**** EXCERPTED RECORDS
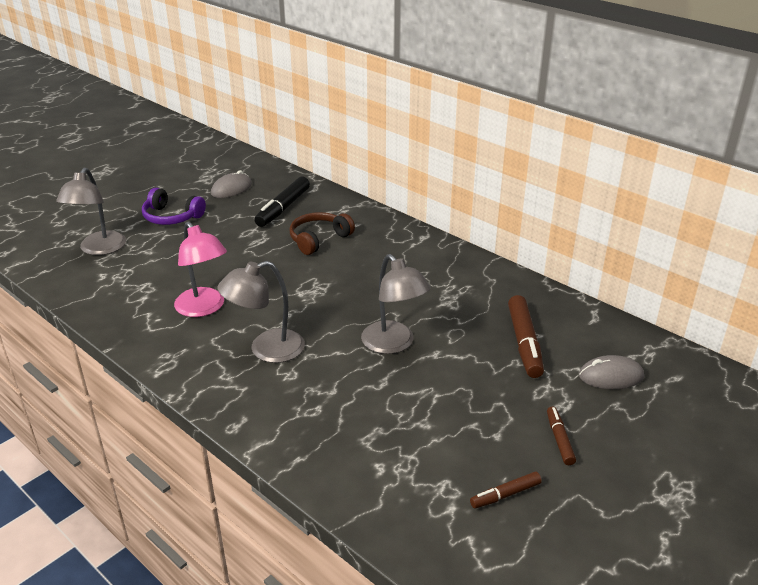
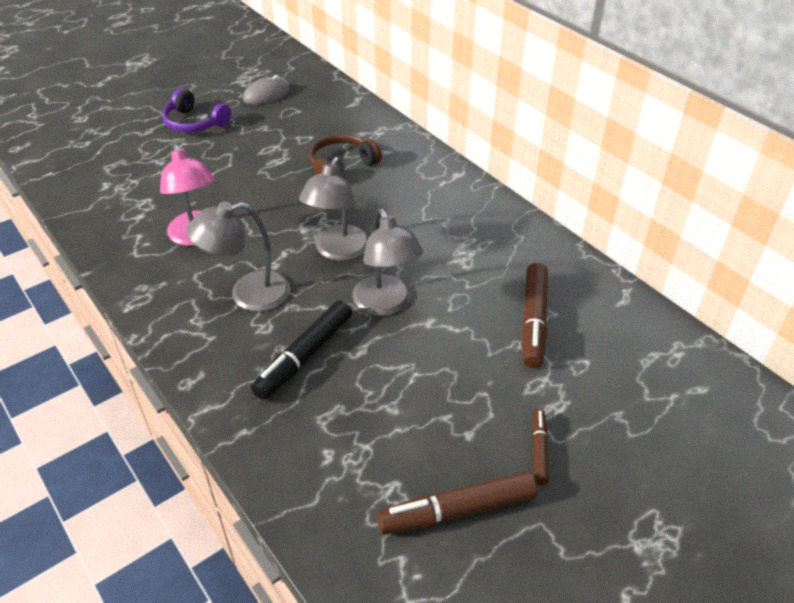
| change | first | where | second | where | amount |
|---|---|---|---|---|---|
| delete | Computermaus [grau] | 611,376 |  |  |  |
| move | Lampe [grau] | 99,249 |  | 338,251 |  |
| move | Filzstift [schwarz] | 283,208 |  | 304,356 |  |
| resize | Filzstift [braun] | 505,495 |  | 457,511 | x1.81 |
********
**** EXCERPTED RECORDS
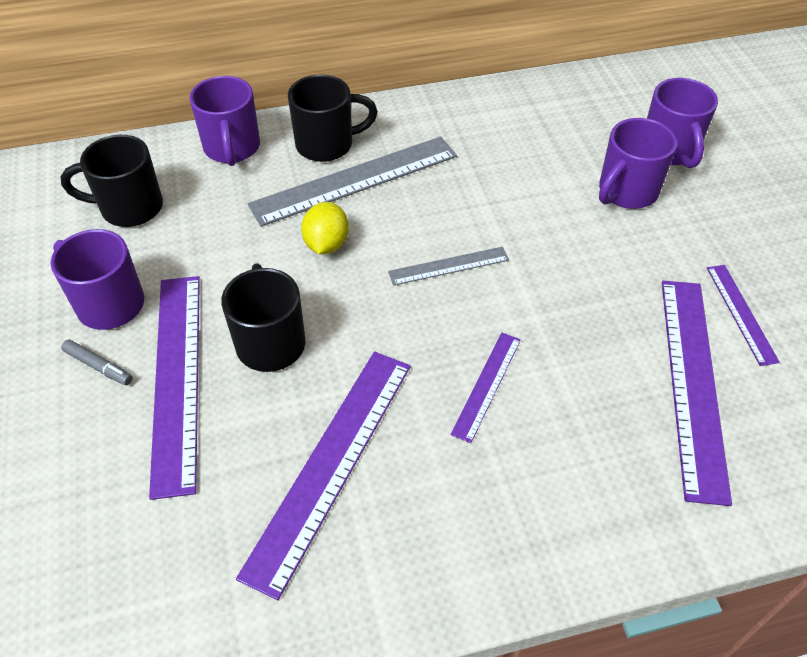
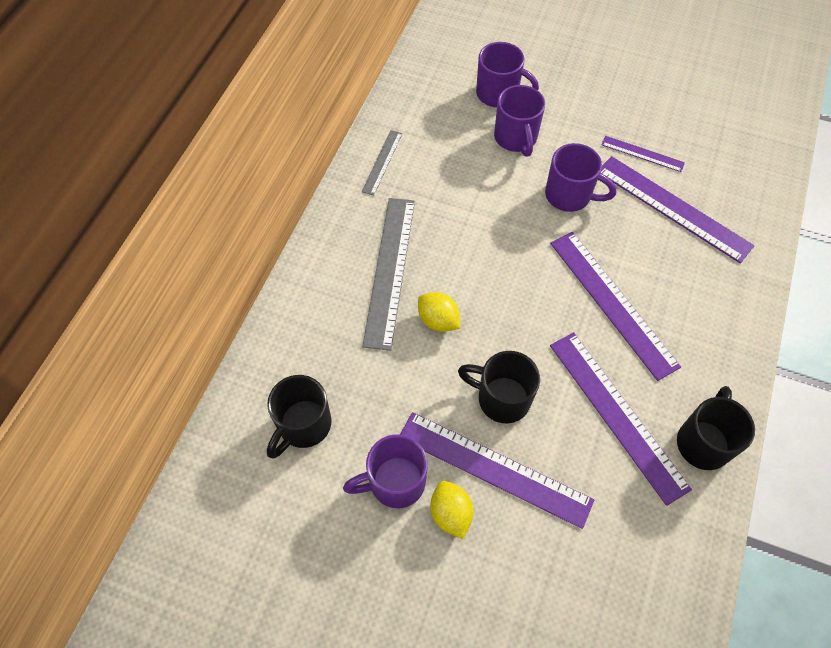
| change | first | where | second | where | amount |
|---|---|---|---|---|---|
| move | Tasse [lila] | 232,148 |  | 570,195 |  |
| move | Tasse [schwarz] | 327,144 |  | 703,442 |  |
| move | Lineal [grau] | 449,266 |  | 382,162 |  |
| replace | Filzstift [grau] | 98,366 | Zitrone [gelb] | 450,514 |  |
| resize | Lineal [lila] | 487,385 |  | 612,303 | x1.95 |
********
_PROBLEM TO SOLVE:_
After locating the line holding "Tasse [lila] |" above, output exactly that line and every line after it through the line holding "612,303 | x1.95 |". Include nothing else.

_COMPLETED EXERCISE:_
| move | Tasse [lila] | 232,148 |  | 570,195 |  |
| move | Tasse [schwarz] | 327,144 |  | 703,442 |  |
| move | Lineal [grau] | 449,266 |  | 382,162 |  |
| replace | Filzstift [grau] | 98,366 | Zitrone [gelb] | 450,514 |  |
| resize | Lineal [lila] | 487,385 |  | 612,303 | x1.95 |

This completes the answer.